## Your assignment:
What you return should be the complete data below, word for word, with no pictures in it.

## Excerpted records:
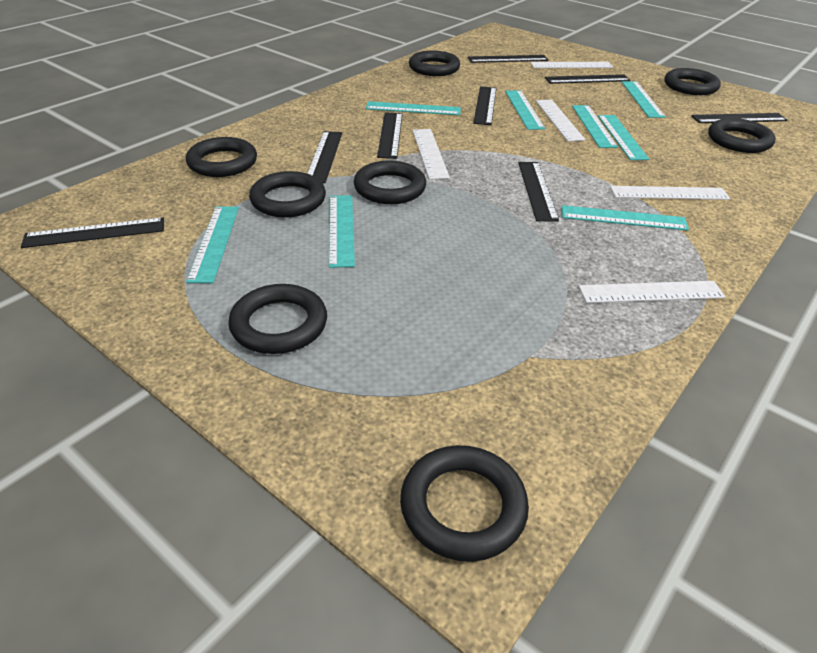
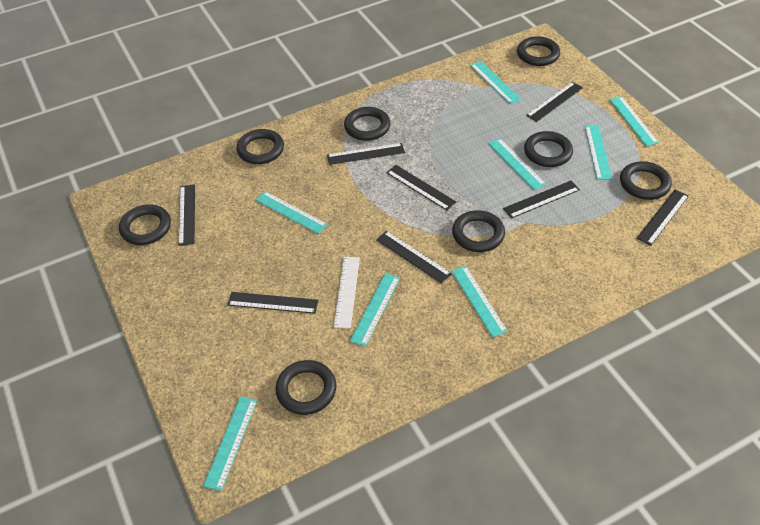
white ruler: 5 -> 1

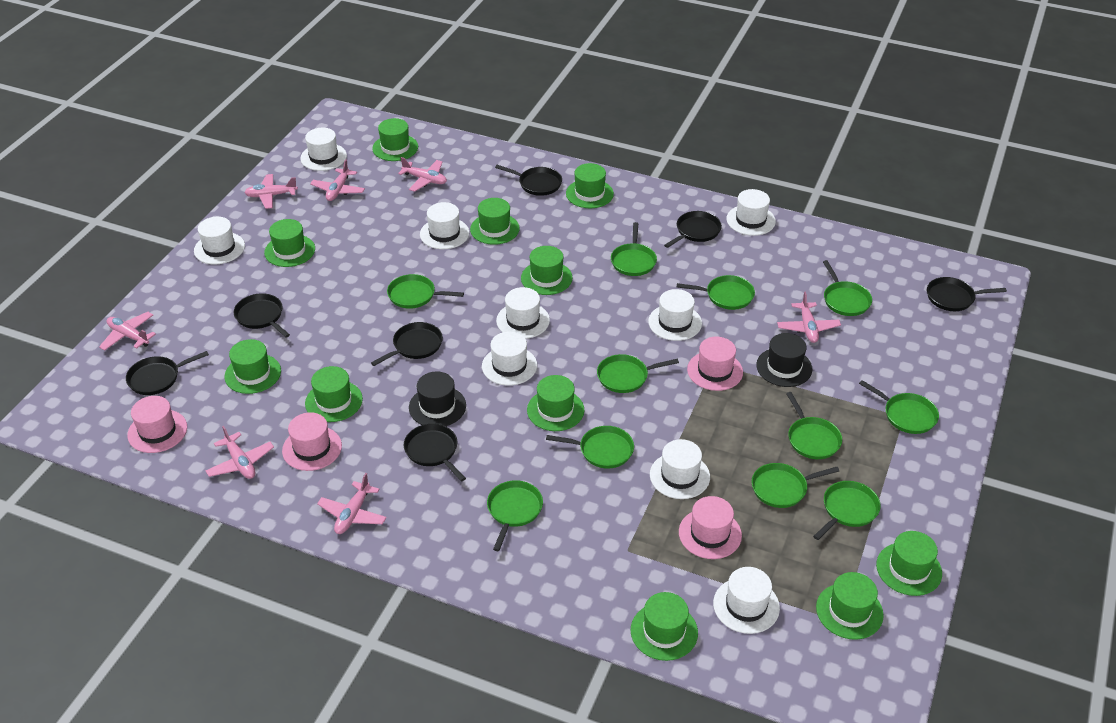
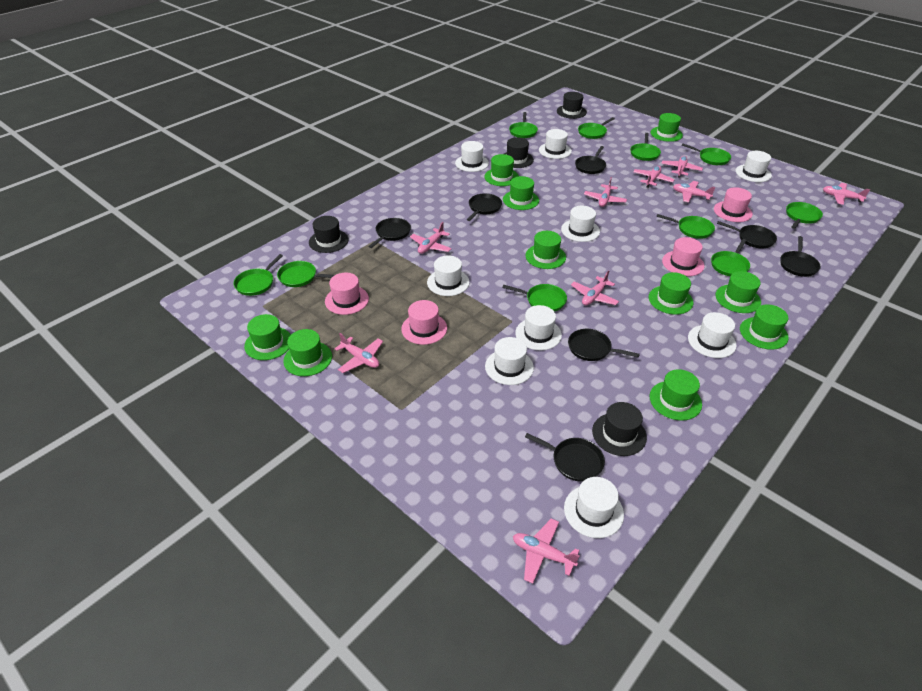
black hat: 2 -> 4
green hat: 11 -> 10
green pan: 11 -> 10
pink plane: 7 -> 9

## Response to the exercise:
white ruler: 5 -> 1

black hat: 2 -> 4
green hat: 11 -> 10
green pan: 11 -> 10
pink plane: 7 -> 9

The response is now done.